§ BRIEF
Output all of the entries exactly as they are given.
____ INFORMATION PROVIDED
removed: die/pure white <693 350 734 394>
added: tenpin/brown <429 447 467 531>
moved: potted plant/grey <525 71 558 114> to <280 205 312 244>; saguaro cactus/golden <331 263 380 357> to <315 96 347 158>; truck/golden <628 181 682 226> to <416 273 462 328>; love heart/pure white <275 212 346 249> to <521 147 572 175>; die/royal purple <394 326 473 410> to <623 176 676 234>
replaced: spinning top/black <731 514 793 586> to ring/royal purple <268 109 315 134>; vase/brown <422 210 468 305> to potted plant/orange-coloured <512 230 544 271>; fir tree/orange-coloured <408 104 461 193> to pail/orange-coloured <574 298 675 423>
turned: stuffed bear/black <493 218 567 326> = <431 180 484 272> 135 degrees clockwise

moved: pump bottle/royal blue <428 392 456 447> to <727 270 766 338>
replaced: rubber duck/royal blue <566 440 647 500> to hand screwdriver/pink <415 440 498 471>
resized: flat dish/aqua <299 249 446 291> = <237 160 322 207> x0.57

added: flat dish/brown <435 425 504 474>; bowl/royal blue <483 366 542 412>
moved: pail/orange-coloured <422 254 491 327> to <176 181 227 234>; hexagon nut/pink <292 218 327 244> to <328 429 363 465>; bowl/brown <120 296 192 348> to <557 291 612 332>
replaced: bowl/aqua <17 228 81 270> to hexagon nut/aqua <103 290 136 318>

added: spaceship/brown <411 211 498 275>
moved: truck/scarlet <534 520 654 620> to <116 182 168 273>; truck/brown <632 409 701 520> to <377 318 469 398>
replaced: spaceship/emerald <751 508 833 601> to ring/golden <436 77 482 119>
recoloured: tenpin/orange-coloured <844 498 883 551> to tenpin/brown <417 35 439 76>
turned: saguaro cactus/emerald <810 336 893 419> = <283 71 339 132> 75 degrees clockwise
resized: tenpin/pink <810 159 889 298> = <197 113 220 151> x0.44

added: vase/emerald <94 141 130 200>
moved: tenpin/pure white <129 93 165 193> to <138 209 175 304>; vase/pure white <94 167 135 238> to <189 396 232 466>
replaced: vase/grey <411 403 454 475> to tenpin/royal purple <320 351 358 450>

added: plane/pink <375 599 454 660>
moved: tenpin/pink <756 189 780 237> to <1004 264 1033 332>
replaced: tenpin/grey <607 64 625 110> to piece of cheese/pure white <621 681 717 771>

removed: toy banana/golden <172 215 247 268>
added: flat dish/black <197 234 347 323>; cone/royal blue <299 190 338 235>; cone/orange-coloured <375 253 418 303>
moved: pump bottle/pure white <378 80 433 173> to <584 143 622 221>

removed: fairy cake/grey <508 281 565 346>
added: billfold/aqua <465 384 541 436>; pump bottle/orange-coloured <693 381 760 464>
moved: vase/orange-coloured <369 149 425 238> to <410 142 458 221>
________
§ SOLUTION
removed: die/pure white <693 350 734 394>
added: tenpin/brown <429 447 467 531>
moved: potted plant/grey <525 71 558 114> to <280 205 312 244>; saguaro cactus/golden <331 263 380 357> to <315 96 347 158>; truck/golden <628 181 682 226> to <416 273 462 328>; love heart/pure white <275 212 346 249> to <521 147 572 175>; die/royal purple <394 326 473 410> to <623 176 676 234>
replaced: spinning top/black <731 514 793 586> to ring/royal purple <268 109 315 134>; vase/brown <422 210 468 305> to potted plant/orange-coloured <512 230 544 271>; fir tree/orange-coloured <408 104 461 193> to pail/orange-coloured <574 298 675 423>
turned: stuffed bear/black <493 218 567 326> = <431 180 484 272> 135 degrees clockwise

moved: pump bottle/royal blue <428 392 456 447> to <727 270 766 338>
replaced: rubber duck/royal blue <566 440 647 500> to hand screwdriver/pink <415 440 498 471>
resized: flat dish/aqua <299 249 446 291> = <237 160 322 207> x0.57

added: flat dish/brown <435 425 504 474>; bowl/royal blue <483 366 542 412>
moved: pail/orange-coloured <422 254 491 327> to <176 181 227 234>; hexagon nut/pink <292 218 327 244> to <328 429 363 465>; bowl/brown <120 296 192 348> to <557 291 612 332>
replaced: bowl/aqua <17 228 81 270> to hexagon nut/aqua <103 290 136 318>

added: spaceship/brown <411 211 498 275>
moved: truck/scarlet <534 520 654 620> to <116 182 168 273>; truck/brown <632 409 701 520> to <377 318 469 398>
replaced: spaceship/emerald <751 508 833 601> to ring/golden <436 77 482 119>
recoloured: tenpin/orange-coloured <844 498 883 551> to tenpin/brown <417 35 439 76>
turned: saguaro cactus/emerald <810 336 893 419> = <283 71 339 132> 75 degrees clockwise
resized: tenpin/pink <810 159 889 298> = <197 113 220 151> x0.44

added: vase/emerald <94 141 130 200>
moved: tenpin/pure white <129 93 165 193> to <138 209 175 304>; vase/pure white <94 167 135 238> to <189 396 232 466>
replaced: vase/grey <411 403 454 475> to tenpin/royal purple <320 351 358 450>

added: plane/pink <375 599 454 660>
moved: tenpin/pink <756 189 780 237> to <1004 264 1033 332>
replaced: tenpin/grey <607 64 625 110> to piece of cheese/pure white <621 681 717 771>

removed: toy banana/golden <172 215 247 268>
added: flat dish/black <197 234 347 323>; cone/royal blue <299 190 338 235>; cone/orange-coloured <375 253 418 303>
moved: pump bottle/pure white <378 80 433 173> to <584 143 622 221>

removed: fairy cake/grey <508 281 565 346>
added: billfold/aqua <465 384 541 436>; pump bottle/orange-coloured <693 381 760 464>
moved: vase/orange-coloured <369 149 425 238> to <410 142 458 221>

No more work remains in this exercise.